** Records supplied follows **
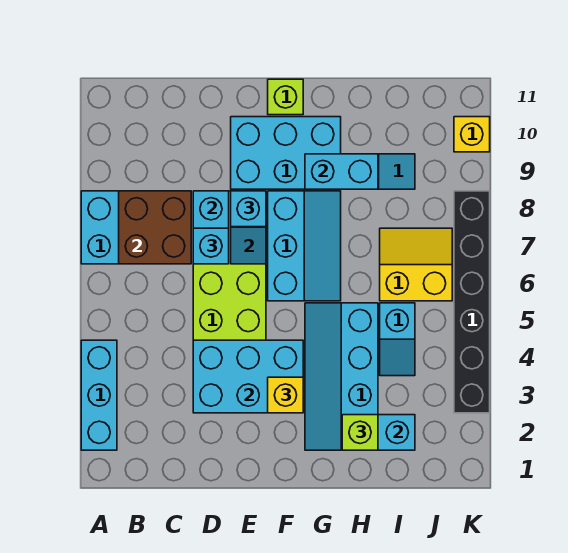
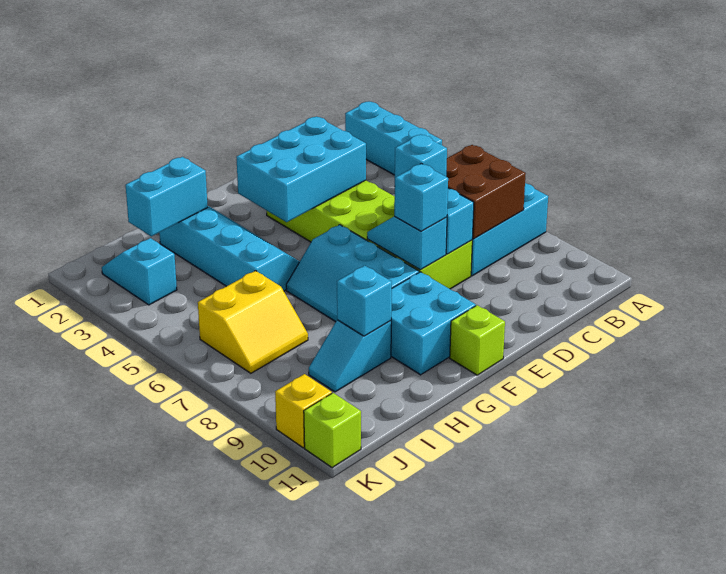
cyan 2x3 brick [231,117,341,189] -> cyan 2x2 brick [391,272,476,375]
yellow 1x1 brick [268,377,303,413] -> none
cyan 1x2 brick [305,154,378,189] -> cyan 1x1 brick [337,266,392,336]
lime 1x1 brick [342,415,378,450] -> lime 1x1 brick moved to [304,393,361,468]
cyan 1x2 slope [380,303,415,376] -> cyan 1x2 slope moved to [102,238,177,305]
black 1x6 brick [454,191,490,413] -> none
** End of Records supplied **
The result should be every entry, word for word, and no pictures.

• _Answer for the task_:
cyan 2x3 brick [231,117,341,189] -> cyan 2x2 brick [391,272,476,375]
yellow 1x1 brick [268,377,303,413] -> none
cyan 1x2 brick [305,154,378,189] -> cyan 1x1 brick [337,266,392,336]
lime 1x1 brick [342,415,378,450] -> lime 1x1 brick moved to [304,393,361,468]
cyan 1x2 slope [380,303,415,376] -> cyan 1x2 slope moved to [102,238,177,305]
black 1x6 brick [454,191,490,413] -> none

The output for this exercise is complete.